* Activity: Taking the entries below, transcribe only the lines starting with the one with "R16: 2.2k (N7, VS) -> 1.5k (N7, VS)" and going on through the one with "V1: AC 6V (COM, N5)", exactly as written, without the pictures.

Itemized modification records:
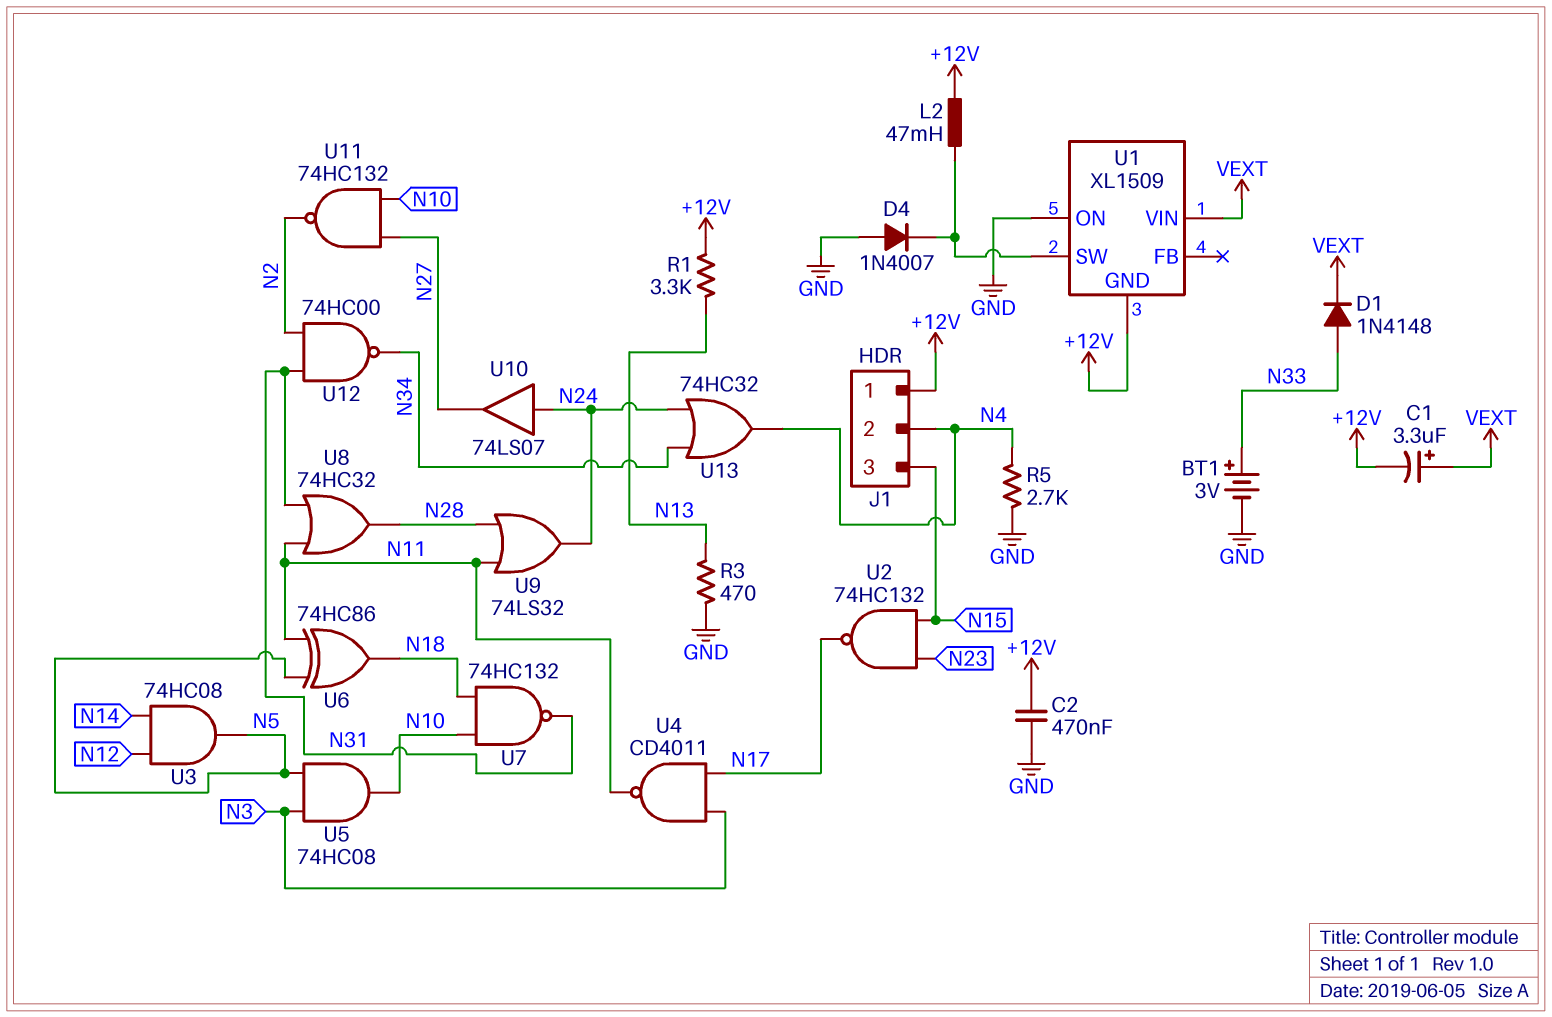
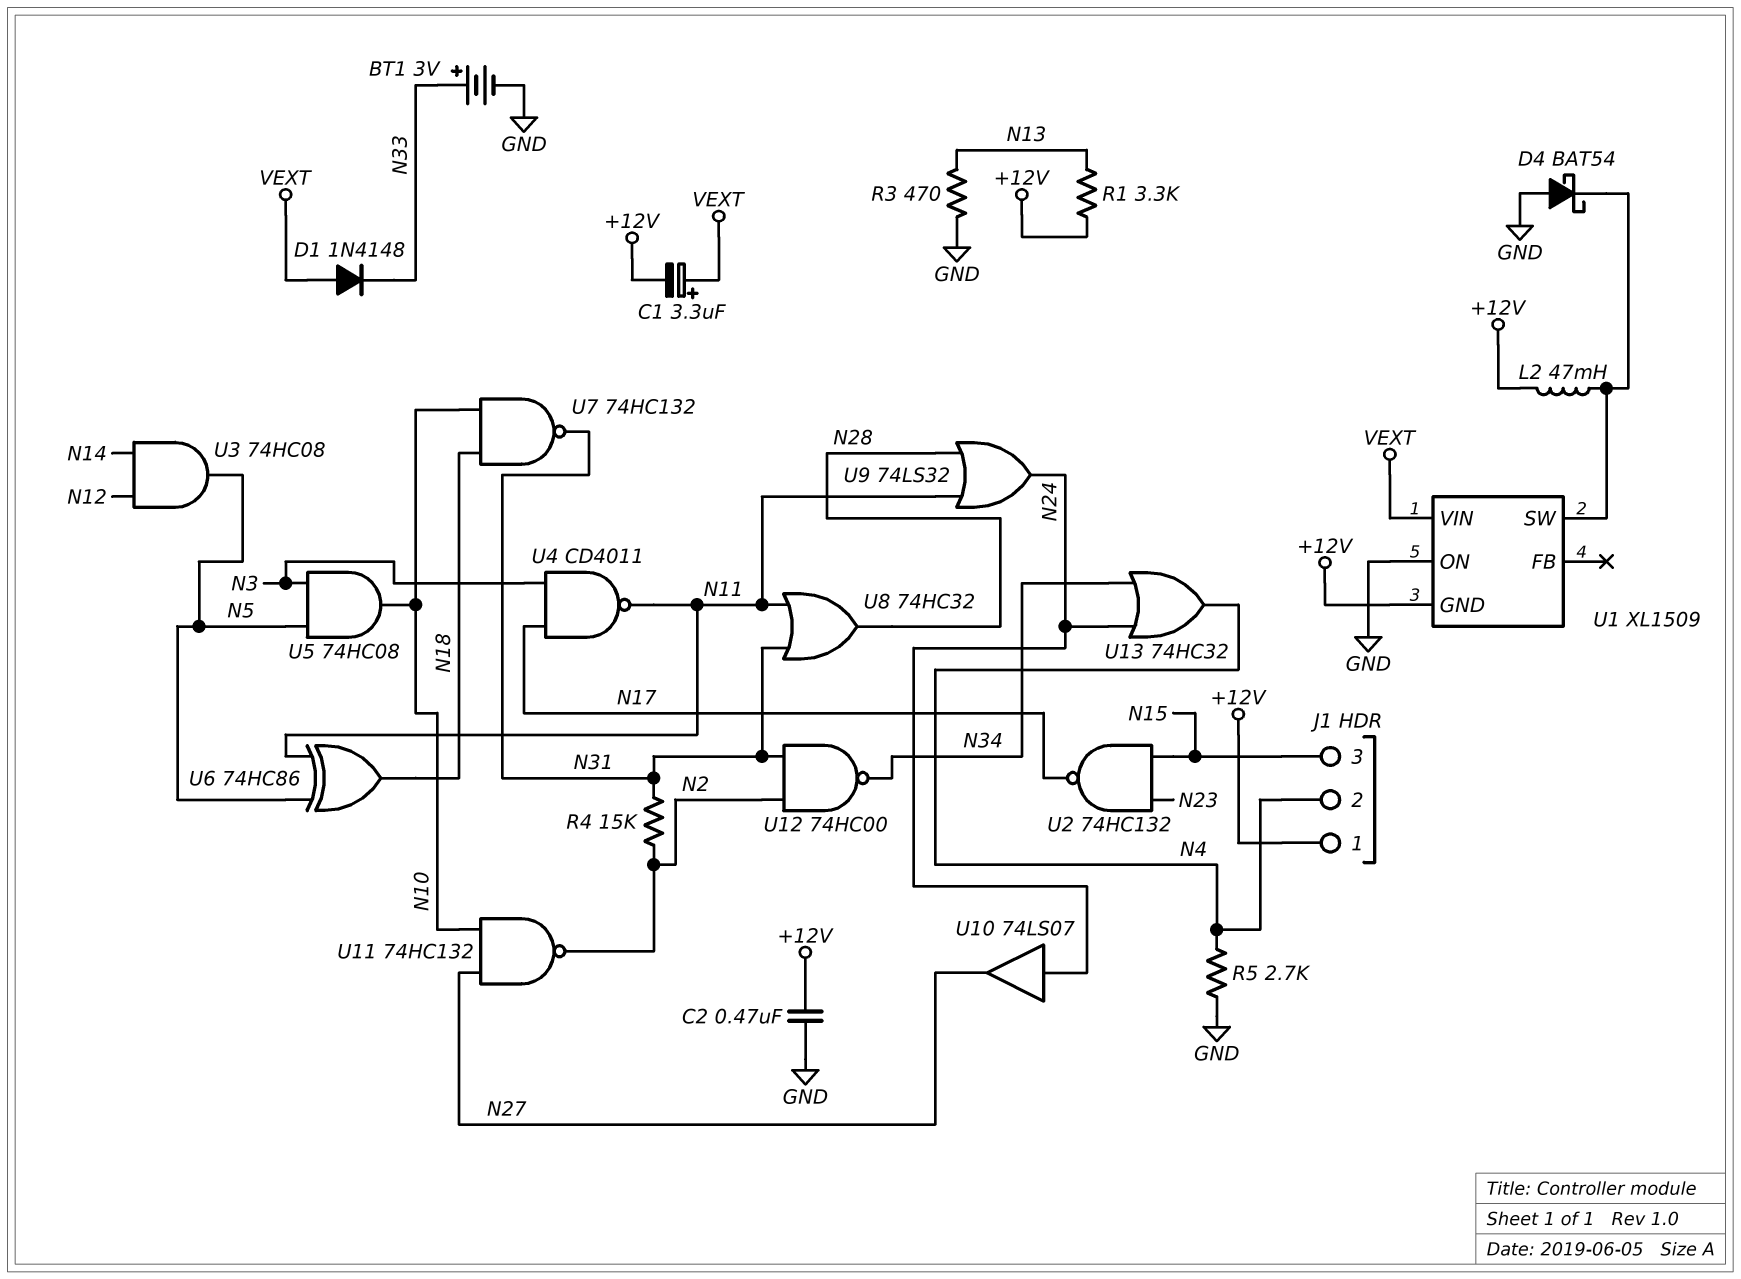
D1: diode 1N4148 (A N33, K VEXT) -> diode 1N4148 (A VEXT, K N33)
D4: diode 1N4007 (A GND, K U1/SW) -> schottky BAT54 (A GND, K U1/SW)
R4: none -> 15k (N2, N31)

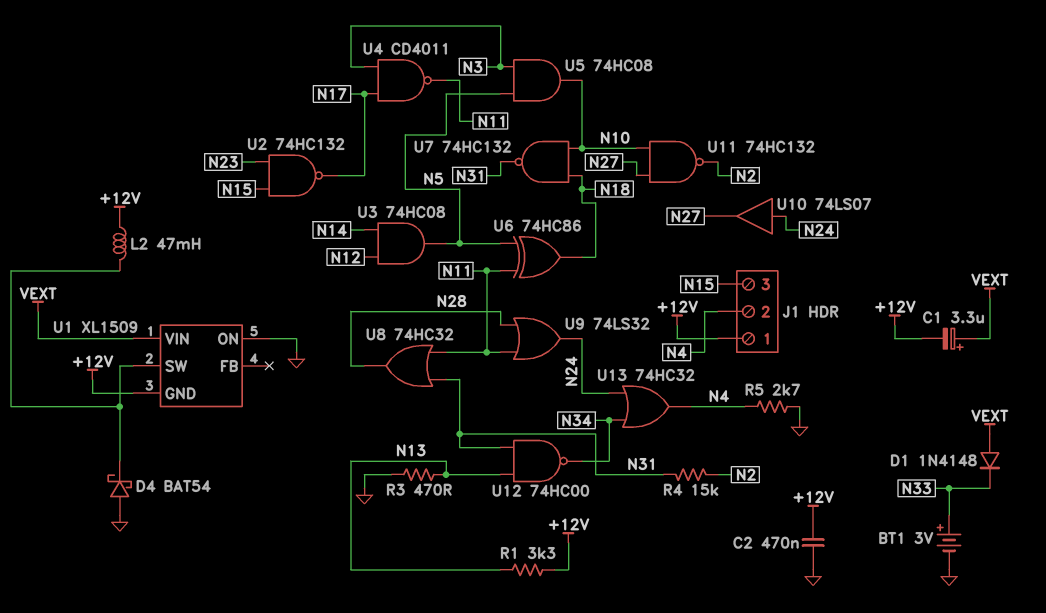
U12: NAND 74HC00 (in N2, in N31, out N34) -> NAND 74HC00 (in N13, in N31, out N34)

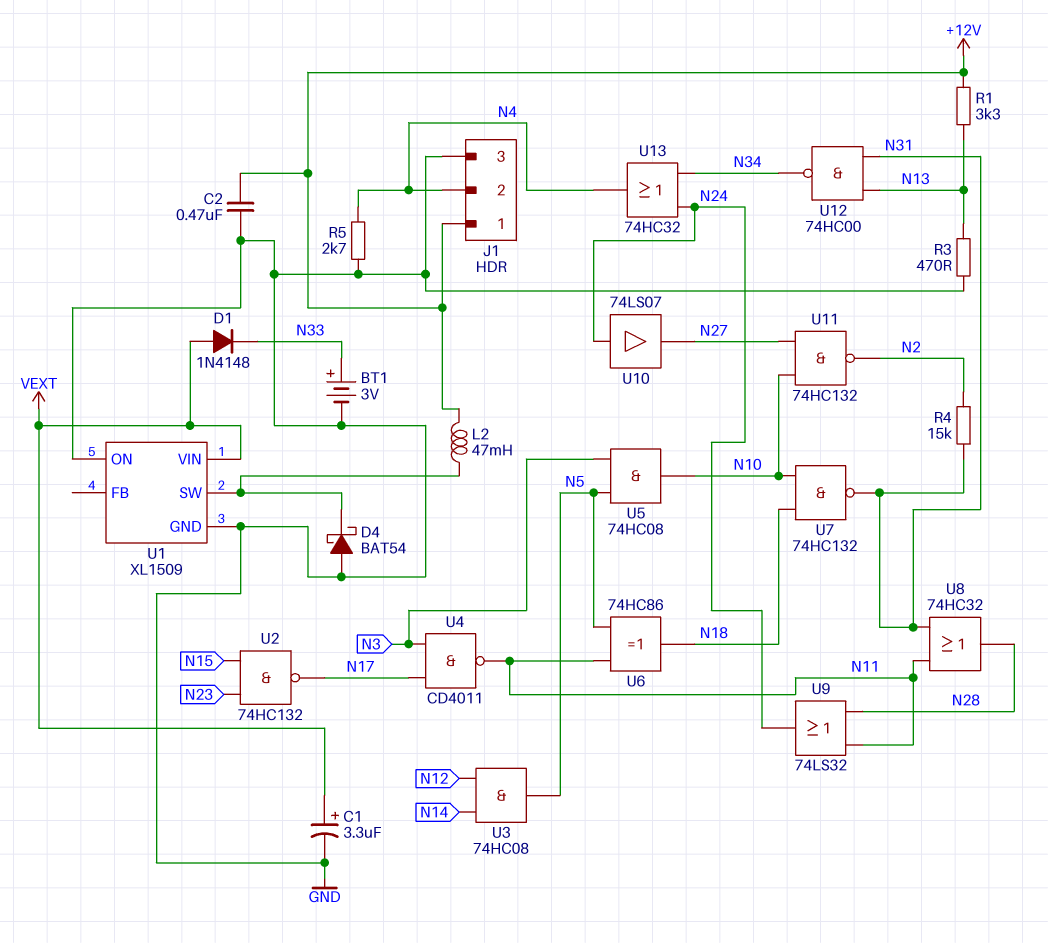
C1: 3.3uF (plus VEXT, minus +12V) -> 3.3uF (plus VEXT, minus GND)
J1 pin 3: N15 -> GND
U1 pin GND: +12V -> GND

* * *

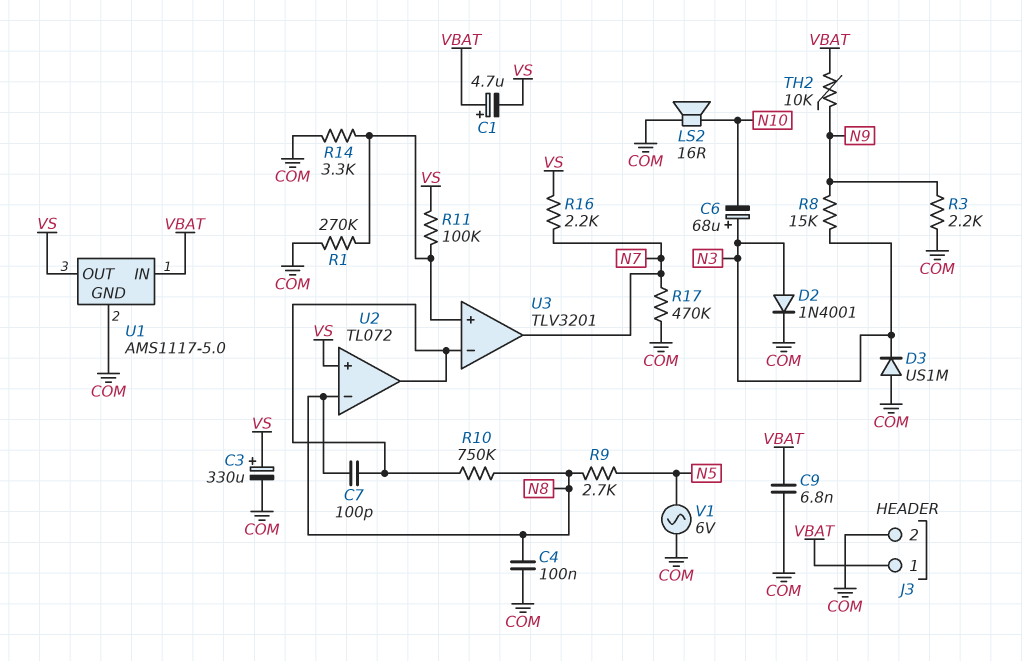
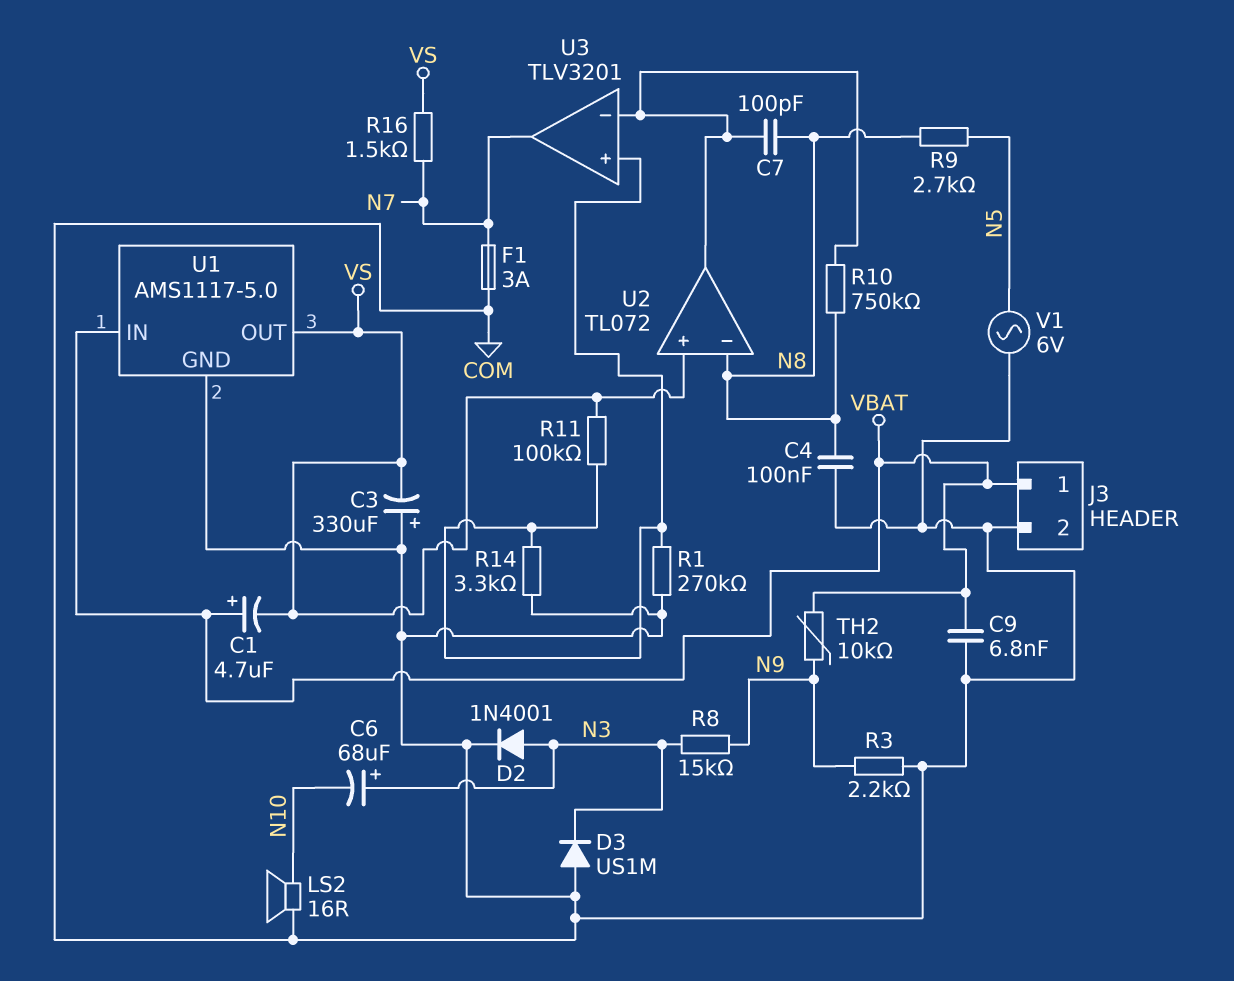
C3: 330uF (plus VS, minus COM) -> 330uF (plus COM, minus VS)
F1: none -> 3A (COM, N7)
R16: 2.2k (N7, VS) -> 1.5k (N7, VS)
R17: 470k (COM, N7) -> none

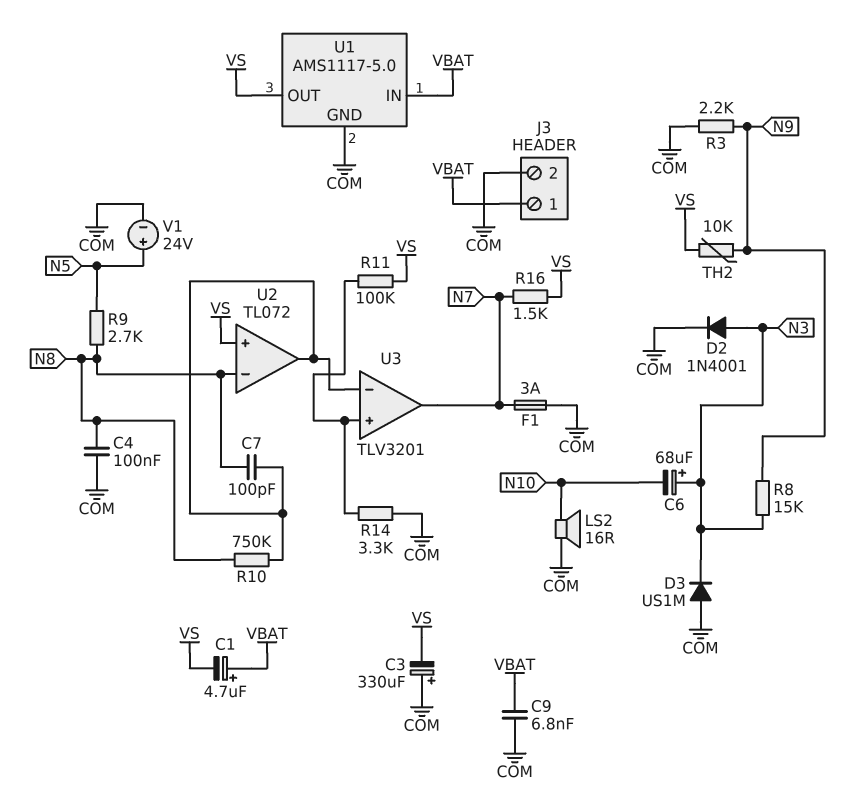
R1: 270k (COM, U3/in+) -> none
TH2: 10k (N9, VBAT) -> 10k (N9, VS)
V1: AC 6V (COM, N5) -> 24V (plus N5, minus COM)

* Written reply:
R16: 2.2k (N7, VS) -> 1.5k (N7, VS)
R17: 470k (COM, N7) -> none

R1: 270k (COM, U3/in+) -> none
TH2: 10k (N9, VBAT) -> 10k (N9, VS)
V1: AC 6V (COM, N5) -> 24V (plus N5, minus COM)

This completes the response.